• **The request**: Rewrite all the records below, replacing "aerial image" with "overhead image" each time it appears and changing nothing else. Leave the pictures out of your answer.

(Stored data)
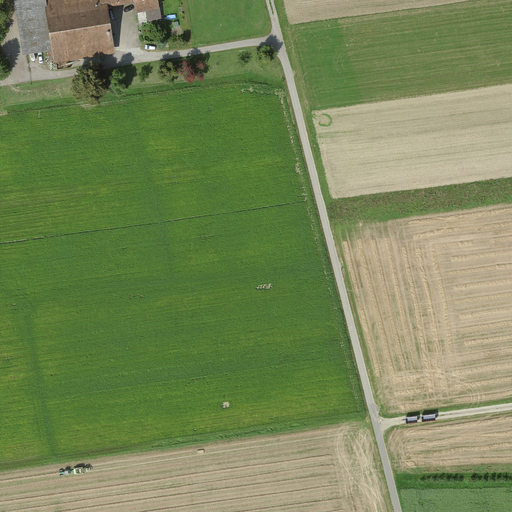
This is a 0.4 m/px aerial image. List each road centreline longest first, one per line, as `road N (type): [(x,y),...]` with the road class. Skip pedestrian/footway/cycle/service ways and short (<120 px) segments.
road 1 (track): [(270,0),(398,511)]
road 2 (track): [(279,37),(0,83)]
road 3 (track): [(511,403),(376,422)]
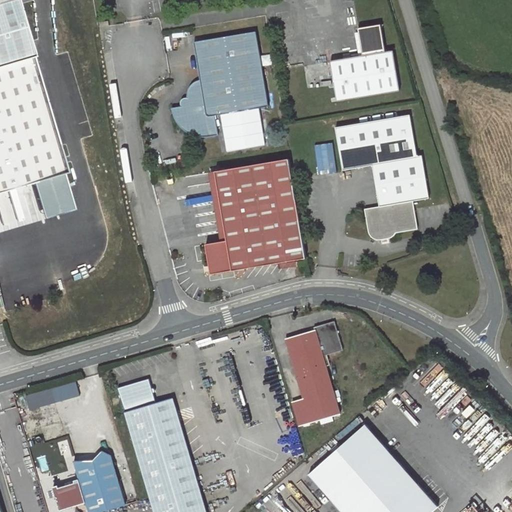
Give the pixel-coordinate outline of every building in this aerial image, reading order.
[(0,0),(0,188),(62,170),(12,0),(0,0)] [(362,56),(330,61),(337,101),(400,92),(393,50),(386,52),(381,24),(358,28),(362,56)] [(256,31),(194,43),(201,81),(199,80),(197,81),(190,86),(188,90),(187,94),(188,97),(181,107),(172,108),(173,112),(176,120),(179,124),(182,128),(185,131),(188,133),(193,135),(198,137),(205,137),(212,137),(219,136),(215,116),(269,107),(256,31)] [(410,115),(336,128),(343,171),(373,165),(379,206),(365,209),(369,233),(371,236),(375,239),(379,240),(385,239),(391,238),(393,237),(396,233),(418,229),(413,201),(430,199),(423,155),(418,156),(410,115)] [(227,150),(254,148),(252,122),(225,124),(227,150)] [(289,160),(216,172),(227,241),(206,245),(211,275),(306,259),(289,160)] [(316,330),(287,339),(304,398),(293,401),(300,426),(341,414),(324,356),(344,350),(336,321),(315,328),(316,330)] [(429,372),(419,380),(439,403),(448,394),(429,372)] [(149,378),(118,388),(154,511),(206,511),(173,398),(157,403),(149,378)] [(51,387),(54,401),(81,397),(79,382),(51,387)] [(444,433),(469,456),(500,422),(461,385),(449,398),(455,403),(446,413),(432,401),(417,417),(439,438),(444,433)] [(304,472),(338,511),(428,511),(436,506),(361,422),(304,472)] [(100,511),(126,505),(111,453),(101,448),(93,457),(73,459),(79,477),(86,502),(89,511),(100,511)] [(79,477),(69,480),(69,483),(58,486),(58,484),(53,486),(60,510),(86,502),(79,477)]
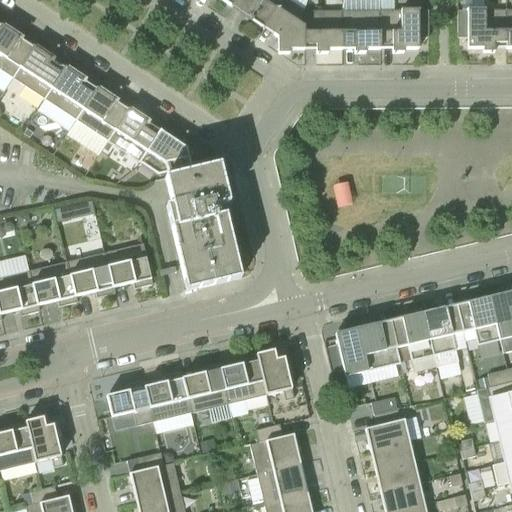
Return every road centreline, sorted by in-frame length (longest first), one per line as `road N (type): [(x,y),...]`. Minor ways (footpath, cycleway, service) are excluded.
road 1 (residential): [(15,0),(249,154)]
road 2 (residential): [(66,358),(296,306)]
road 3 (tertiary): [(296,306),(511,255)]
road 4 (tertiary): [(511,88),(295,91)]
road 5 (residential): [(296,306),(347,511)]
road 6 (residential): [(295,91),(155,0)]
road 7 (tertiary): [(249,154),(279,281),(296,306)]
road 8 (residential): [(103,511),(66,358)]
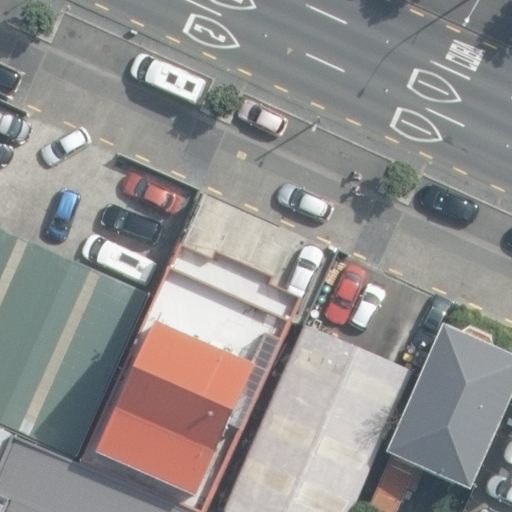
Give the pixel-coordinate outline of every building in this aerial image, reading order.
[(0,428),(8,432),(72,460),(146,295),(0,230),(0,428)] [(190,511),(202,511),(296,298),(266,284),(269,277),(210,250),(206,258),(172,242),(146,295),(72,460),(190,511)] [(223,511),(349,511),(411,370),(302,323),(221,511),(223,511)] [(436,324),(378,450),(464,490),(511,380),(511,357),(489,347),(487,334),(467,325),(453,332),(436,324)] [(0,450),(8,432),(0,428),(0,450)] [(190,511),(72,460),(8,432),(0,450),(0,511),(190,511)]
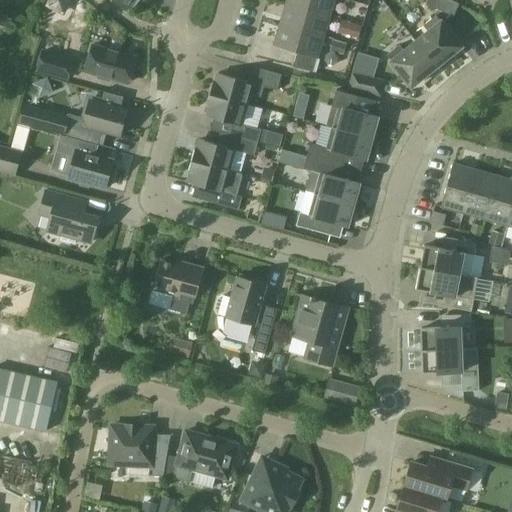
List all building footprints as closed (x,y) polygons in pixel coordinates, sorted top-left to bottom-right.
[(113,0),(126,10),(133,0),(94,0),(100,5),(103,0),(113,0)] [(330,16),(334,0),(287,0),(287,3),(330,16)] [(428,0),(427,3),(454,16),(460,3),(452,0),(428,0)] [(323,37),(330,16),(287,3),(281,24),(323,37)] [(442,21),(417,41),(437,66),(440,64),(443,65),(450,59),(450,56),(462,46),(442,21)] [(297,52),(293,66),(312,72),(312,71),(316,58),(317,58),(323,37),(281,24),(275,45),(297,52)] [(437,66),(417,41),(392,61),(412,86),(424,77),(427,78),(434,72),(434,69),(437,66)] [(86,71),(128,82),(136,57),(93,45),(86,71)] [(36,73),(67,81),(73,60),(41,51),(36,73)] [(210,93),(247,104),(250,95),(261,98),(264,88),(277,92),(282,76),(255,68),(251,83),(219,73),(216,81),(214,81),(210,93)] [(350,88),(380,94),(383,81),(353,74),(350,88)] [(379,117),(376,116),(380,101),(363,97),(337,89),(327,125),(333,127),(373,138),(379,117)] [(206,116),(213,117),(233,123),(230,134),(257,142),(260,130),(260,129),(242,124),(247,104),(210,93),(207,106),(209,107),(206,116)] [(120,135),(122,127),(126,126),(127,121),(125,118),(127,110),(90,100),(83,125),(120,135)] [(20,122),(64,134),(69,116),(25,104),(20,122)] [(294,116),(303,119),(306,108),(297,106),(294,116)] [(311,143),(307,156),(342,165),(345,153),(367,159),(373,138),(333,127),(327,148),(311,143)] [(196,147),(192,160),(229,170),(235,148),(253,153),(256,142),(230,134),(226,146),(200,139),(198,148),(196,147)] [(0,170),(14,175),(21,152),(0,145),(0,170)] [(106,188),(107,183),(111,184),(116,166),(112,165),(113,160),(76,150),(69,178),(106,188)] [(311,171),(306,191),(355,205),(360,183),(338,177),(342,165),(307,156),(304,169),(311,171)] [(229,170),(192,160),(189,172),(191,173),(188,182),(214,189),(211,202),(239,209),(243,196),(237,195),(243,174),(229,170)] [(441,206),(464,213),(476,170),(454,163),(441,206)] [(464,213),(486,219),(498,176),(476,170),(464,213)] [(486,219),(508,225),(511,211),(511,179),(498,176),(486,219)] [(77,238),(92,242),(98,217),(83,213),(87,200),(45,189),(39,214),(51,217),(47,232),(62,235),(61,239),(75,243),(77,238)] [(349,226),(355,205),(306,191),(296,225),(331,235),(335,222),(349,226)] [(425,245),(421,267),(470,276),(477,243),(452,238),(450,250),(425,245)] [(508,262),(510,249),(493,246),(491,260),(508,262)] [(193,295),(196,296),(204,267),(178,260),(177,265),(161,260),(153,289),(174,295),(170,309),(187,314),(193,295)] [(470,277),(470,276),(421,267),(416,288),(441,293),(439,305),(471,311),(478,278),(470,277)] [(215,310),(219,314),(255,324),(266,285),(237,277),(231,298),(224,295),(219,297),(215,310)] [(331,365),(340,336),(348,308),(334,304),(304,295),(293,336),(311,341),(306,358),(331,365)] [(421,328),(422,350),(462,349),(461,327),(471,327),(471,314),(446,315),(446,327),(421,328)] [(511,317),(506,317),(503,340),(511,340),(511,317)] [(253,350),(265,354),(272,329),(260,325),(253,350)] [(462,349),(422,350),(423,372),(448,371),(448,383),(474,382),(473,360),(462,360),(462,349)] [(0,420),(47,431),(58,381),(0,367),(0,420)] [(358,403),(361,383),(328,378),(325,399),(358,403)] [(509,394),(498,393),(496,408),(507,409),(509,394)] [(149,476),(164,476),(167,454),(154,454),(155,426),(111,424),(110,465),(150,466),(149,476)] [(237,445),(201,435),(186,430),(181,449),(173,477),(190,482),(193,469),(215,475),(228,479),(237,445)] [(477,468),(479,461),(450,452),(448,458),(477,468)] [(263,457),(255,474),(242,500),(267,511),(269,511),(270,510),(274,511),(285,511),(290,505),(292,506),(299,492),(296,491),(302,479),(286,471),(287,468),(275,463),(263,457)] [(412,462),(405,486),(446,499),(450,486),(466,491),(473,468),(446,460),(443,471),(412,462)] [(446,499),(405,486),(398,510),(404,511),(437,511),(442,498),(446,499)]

• **Expected answer**:
This is a 0.4 m/px overhead image. List each road centreline longest first, one per line, as `road N (type): [(x,y),...]` with the road class. Skip pedestrian/footway/cycle/service ways and short (<120 px) segments.
road 1 (track): [(270,0),(398,511)]
road 2 (track): [(279,37),(0,83)]
road 3 (track): [(511,403),(376,422)]
Give the pixel-coordinate outline of every building in this overhead image, reading order.
[(0,0),(0,188),(62,170),(12,0),(0,0)] [(362,56),(330,61),(337,101),(400,92),(393,50),(386,52),(381,24),(358,28),(362,56)] [(256,31),(194,43),(201,81),(199,80),(197,81),(190,86),(188,90),(187,94),(188,97),(181,107),(172,108),(173,112),(176,120),(179,124),(182,128),(185,131),(188,133),(193,135),(198,137),(205,137),(212,137),(219,136),(215,116),(269,107),(256,31)] [(410,115),(336,128),(343,171),(373,165),(379,206),(365,209),(369,233),(371,236),(375,239),(379,240),(385,239),(391,238),(393,237),(396,233),(418,229),(413,201),(430,199),(423,155),(418,156),(410,115)] [(227,150),(254,148),(252,122),(225,124),(227,150)] [(289,160),(216,172),(227,241),(206,245),(211,275),(306,259),(289,160)] [(316,330),(287,339),(304,398),(293,401),(300,426),(341,414),(324,356),(344,350),(336,321),(315,328),(316,330)] [(429,372),(419,380),(439,403),(448,394),(429,372)] [(149,378),(118,388),(154,511),(206,511),(173,398),(157,403),(149,378)] [(51,387),(54,401),(81,397),(79,382),(51,387)] [(444,433),(469,456),(500,422),(461,385),(449,398),(455,403),(446,413),(432,401),(417,417),(439,438),(444,433)] [(304,472),(338,511),(428,511),(436,506),(361,422),(304,472)] [(100,511),(126,505),(111,453),(101,448),(93,457),(73,459),(79,477),(86,502),(89,511),(100,511)] [(79,477),(69,480),(69,483),(58,486),(58,484),(53,486),(60,510),(86,502),(79,477)]
Return every road centreline, sorted by in-frame length (longest first), one per line as `road N (type): [(x,y),...]`. Minor ways (footpath, cycleway, service) are excluded.
road 1 (residential): [(15,0),(249,154)]
road 2 (residential): [(66,358),(296,306)]
road 3 (tertiary): [(296,306),(511,255)]
road 4 (tertiary): [(511,88),(295,91)]
road 5 (residential): [(296,306),(347,511)]
road 6 (residential): [(295,91),(155,0)]
road 7 (tertiary): [(249,154),(279,281),(296,306)]
road 8 (residential): [(103,511),(66,358)]
Give the pixel-coordinate outline of every building in this overhead image, reading order.
[(0,428),(8,432),(72,460),(146,295),(0,230),(0,428)] [(190,511),(202,511),(296,298),(266,284),(269,277),(210,250),(206,258),(172,242),(146,295),(72,460),(190,511)] [(223,511),(349,511),(411,370),(302,323),(221,511),(223,511)] [(436,324),(378,450),(464,490),(511,380),(511,357),(489,347),(487,334),(467,325),(453,332),(436,324)] [(0,450),(8,432),(0,428),(0,450)] [(190,511),(72,460),(8,432),(0,450),(0,511),(190,511)]
List all building footprints as closed (x,y) polygons in pixel coordinates, sorted top-left to bottom-right.
[(113,0),(126,10),(133,0),(94,0),(100,5),(103,0),(113,0)] [(330,16),(334,0),(287,0),(287,3),(330,16)] [(428,0),(427,3),(454,16),(460,3),(452,0),(428,0)] [(323,37),(330,16),(287,3),(281,24),(323,37)] [(442,21),(417,41),(437,66),(440,64),(443,65),(450,59),(450,56),(462,46),(442,21)] [(297,52),(293,66),(312,72),(312,71),(316,58),(317,58),(323,37),(281,24),(275,45),(297,52)] [(437,66),(417,41),(392,61),(412,86),(424,77),(427,78),(434,72),(434,69),(437,66)] [(86,71),(128,82),(136,57),(93,45),(86,71)] [(36,73),(67,81),(73,60),(41,51),(36,73)] [(210,93),(247,104),(250,95),(261,98),(264,88),(277,92),(282,76),(255,68),(251,83),(219,73),(216,81),(214,81),(210,93)] [(350,88),(380,94),(383,81),(353,74),(350,88)] [(379,117),(376,116),(380,101),(363,97),(337,89),(327,125),(333,127),(373,138),(379,117)] [(206,116),(213,117),(233,123),(230,134),(257,142),(260,130),(260,129),(242,124),(247,104),(210,93),(207,106),(209,107),(206,116)] [(120,135),(122,127),(126,126),(127,121),(125,118),(127,110),(90,100),(83,125),(120,135)] [(20,122),(64,134),(69,116),(25,104),(20,122)] [(294,116),(303,119),(306,108),(297,106),(294,116)] [(311,143),(307,156),(342,165),(345,153),(367,159),(373,138),(333,127),(327,148),(311,143)] [(196,147),(192,160),(229,170),(235,148),(253,153),(256,142),(230,134),(226,146),(200,139),(198,148),(196,147)] [(0,170),(14,175),(21,152),(0,145),(0,170)] [(106,188),(107,183),(111,184),(116,166),(112,165),(113,160),(76,150),(69,178),(106,188)] [(311,171),(306,191),(355,205),(360,183),(338,177),(342,165),(307,156),(304,169),(311,171)] [(229,170),(192,160),(189,172),(191,173),(188,182),(214,189),(211,202),(239,209),(243,196),(237,195),(243,174),(229,170)] [(441,206),(464,213),(476,170),(454,163),(441,206)] [(464,213),(486,219),(498,176),(476,170),(464,213)] [(486,219),(508,225),(511,211),(511,179),(498,176),(486,219)] [(77,238),(92,242),(98,217),(83,213),(87,200),(45,189),(39,214),(51,217),(47,232),(62,235),(61,239),(75,243),(77,238)] [(349,226),(355,205),(306,191),(296,225),(331,235),(335,222),(349,226)] [(425,245),(421,267),(470,276),(477,243),(452,238),(450,250),(425,245)] [(508,262),(510,249),(493,246),(491,260),(508,262)] [(193,295),(196,296),(204,267),(178,260),(177,265),(161,260),(153,289),(174,295),(170,309),(187,314),(193,295)] [(470,277),(470,276),(421,267),(416,288),(441,293),(439,305),(471,311),(478,278),(470,277)] [(215,310),(219,314),(255,324),(266,285),(237,277),(231,298),(224,295),(219,297),(215,310)] [(331,365),(340,336),(348,308),(334,304),(304,295),(293,336),(311,341),(306,358),(331,365)] [(421,328),(422,350),(462,349),(461,327),(471,327),(471,314),(446,315),(446,327),(421,328)] [(511,317),(506,317),(503,340),(511,340),(511,317)] [(253,350),(265,354),(272,329),(260,325),(253,350)] [(462,349),(422,350),(423,372),(448,371),(448,383),(474,382),(473,360),(462,360),(462,349)] [(0,420),(47,431),(58,381),(0,367),(0,420)] [(358,403),(361,383),(328,378),(325,399),(358,403)] [(509,394),(498,393),(496,408),(507,409),(509,394)] [(149,476),(164,476),(167,454),(154,454),(155,426),(111,424),(110,465),(150,466),(149,476)] [(237,445),(201,435),(186,430),(181,449),(173,477),(190,482),(193,469),(215,475),(228,479),(237,445)] [(477,468),(479,461),(450,452),(448,458),(477,468)] [(263,457),(255,474),(242,500),(267,511),(269,511),(270,510),(274,511),(285,511),(290,505),(292,506),(299,492),(296,491),(302,479),(286,471),(287,468),(275,463),(263,457)] [(412,462),(405,486),(446,499),(450,486),(466,491),(473,468),(446,460),(443,471),(412,462)] [(446,499),(405,486),(398,510),(404,511),(437,511),(442,498),(446,499)]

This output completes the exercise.